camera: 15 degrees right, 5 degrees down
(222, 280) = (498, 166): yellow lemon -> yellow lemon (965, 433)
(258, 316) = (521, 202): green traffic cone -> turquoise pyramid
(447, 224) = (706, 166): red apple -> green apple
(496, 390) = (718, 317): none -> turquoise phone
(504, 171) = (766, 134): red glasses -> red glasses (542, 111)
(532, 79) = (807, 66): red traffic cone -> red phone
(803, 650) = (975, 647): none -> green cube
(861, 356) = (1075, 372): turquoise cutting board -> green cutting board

============================================================

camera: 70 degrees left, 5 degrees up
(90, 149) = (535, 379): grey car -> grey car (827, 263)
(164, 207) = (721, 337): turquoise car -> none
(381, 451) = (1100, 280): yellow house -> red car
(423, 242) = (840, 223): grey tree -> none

============================================================

> **EXERCISE INSTRUCTIONS**
With the line holding "(496, 390) = (718, 317): none" as the first and the line holding "(861, 356) = (1075, 372): turquoise" as the last, set down that range of the entries above exactly, and nothing else.

> **SOLUTION FOR THIS PROBLEM**
(496, 390) = (718, 317): none -> turquoise phone
(504, 171) = (766, 134): red glasses -> red glasses (542, 111)
(532, 79) = (807, 66): red traffic cone -> red phone
(803, 650) = (975, 647): none -> green cube
(861, 356) = (1075, 372): turquoise cutting board -> green cutting board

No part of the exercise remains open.